◆ Source material ◆
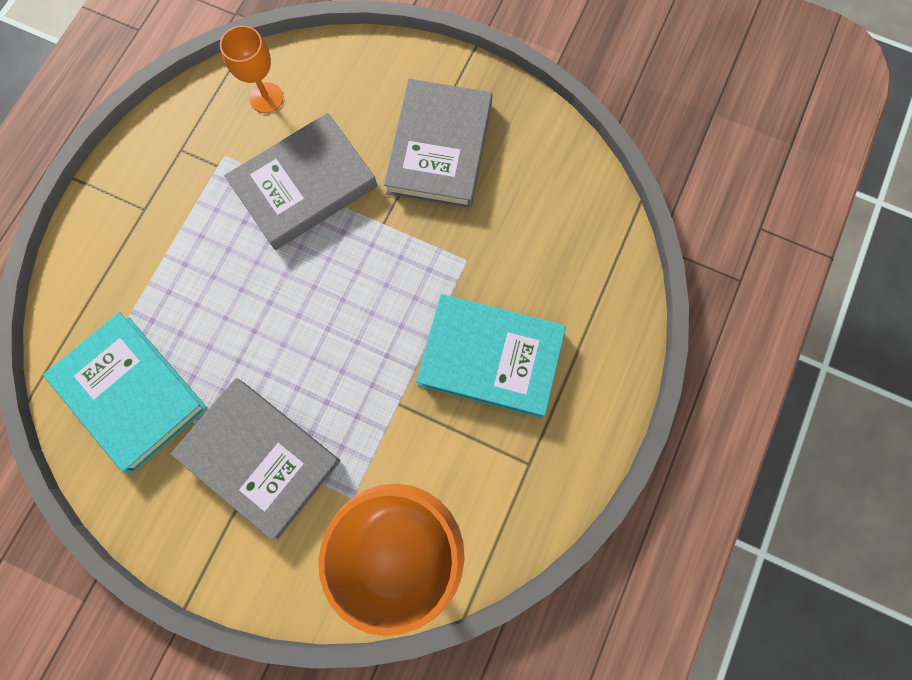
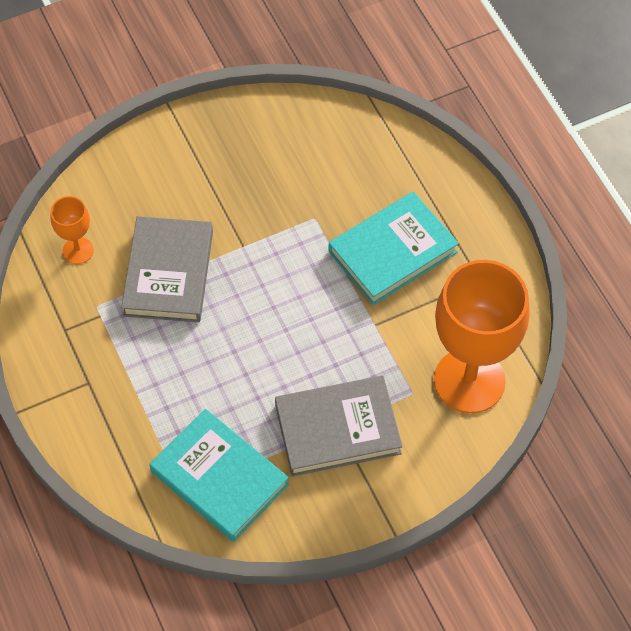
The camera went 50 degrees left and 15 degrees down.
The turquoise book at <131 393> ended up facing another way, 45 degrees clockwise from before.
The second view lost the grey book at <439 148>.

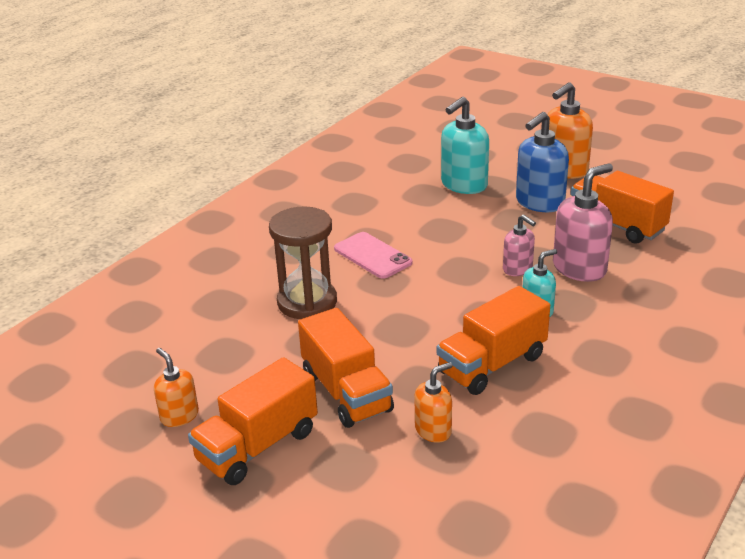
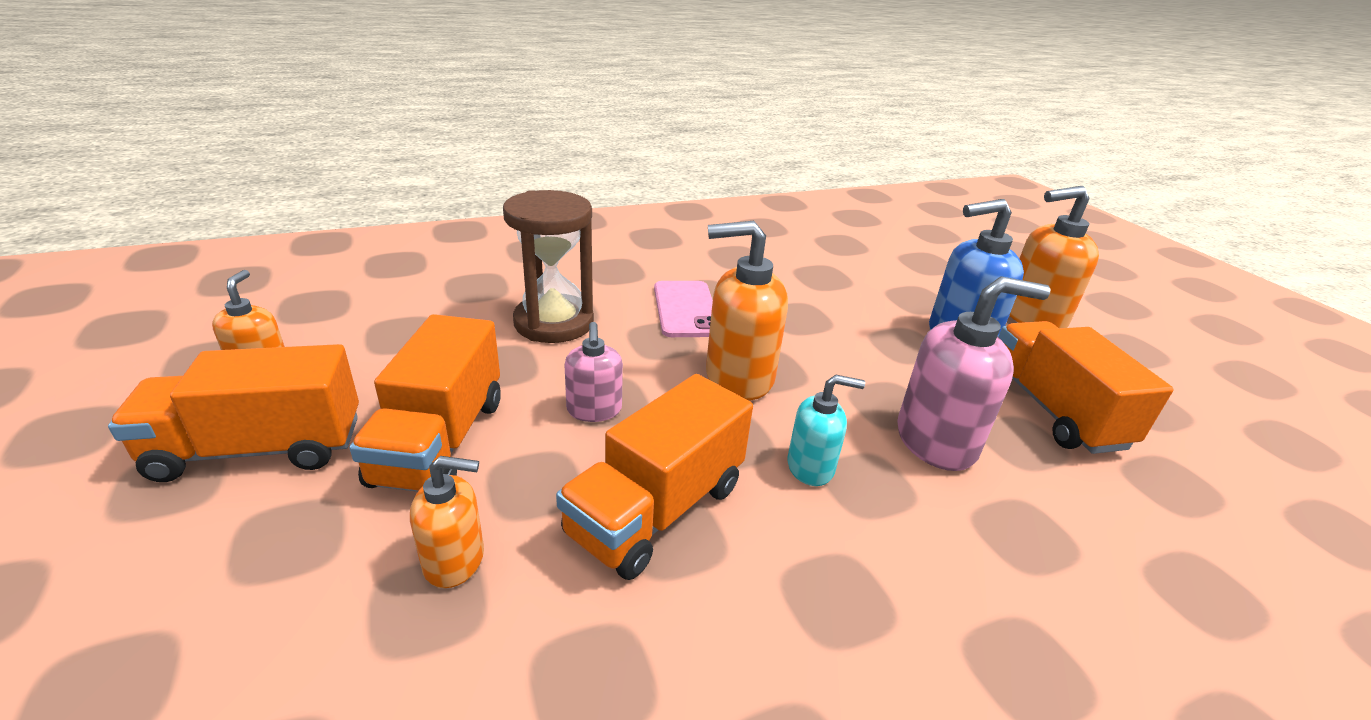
The camera went 30 degrees right and 0 degrees up.
The orange truck at <492 364> ended up facing another way, 45 degrees counterclockwise from before.
The pink soap dispenser ended up elsewhere, having gone from <518 269> to <594 410>.
The second view gained the orange soap dispenser at <738 377>.
The second view lost the turquoise soap dispenser at <463 185>.

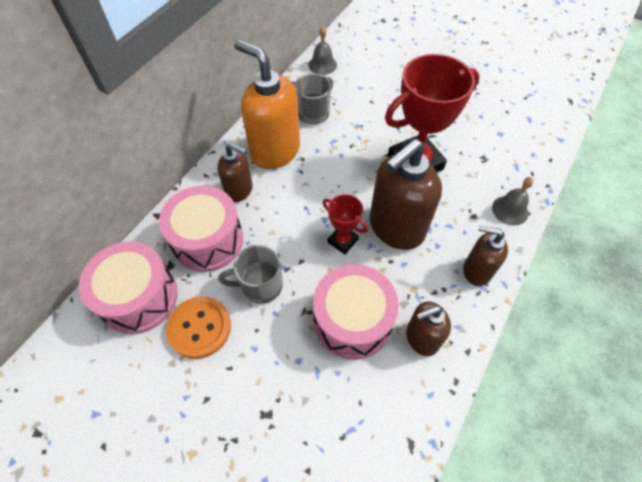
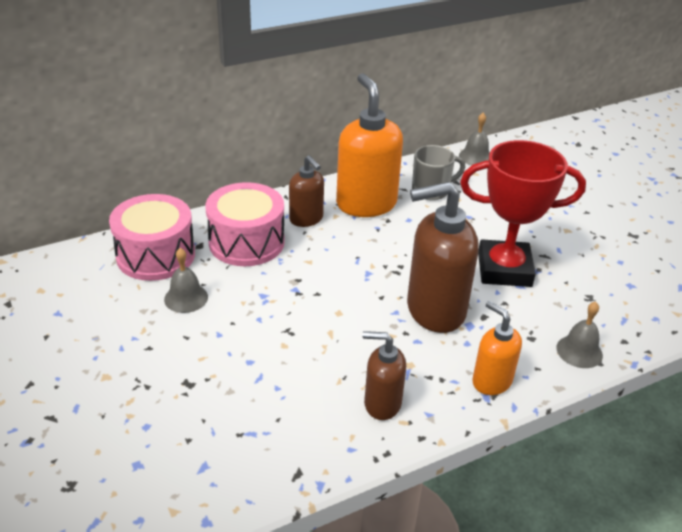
The camera went 30 degrees right and 20 degrees down.
Where the orange button stood at <199 328>, the grey bell came to stand at <186 298>.
What was the brown soap dispenser at <476 271> turned into the orange soap dispenser at <491 381>.
The second view lost the grey mug at <260 286>.
The second view lost the pink drum at <352 321>.
The second view lost the red trophy at <342 241>.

◆ Task to carry out ◆
Copy the data word for word and omit every picture.

◆ Answer below ◆
The camera went 50 degrees left and 15 degrees down.
The turquoise book at <131 393> ended up facing another way, 45 degrees clockwise from before.
The second view lost the grey book at <439 148>.

The camera went 30 degrees right and 0 degrees up.
The orange truck at <492 364> ended up facing another way, 45 degrees counterclockwise from before.
The pink soap dispenser ended up elsewhere, having gone from <518 269> to <594 410>.
The second view gained the orange soap dispenser at <738 377>.
The second view lost the turquoise soap dispenser at <463 185>.

The camera went 30 degrees right and 20 degrees down.
Where the orange button stood at <199 328>, the grey bell came to stand at <186 298>.
What was the brown soap dispenser at <476 271> turned into the orange soap dispenser at <491 381>.
The second view lost the grey mug at <260 286>.
The second view lost the pink drum at <352 321>.
The second view lost the red trophy at <342 241>.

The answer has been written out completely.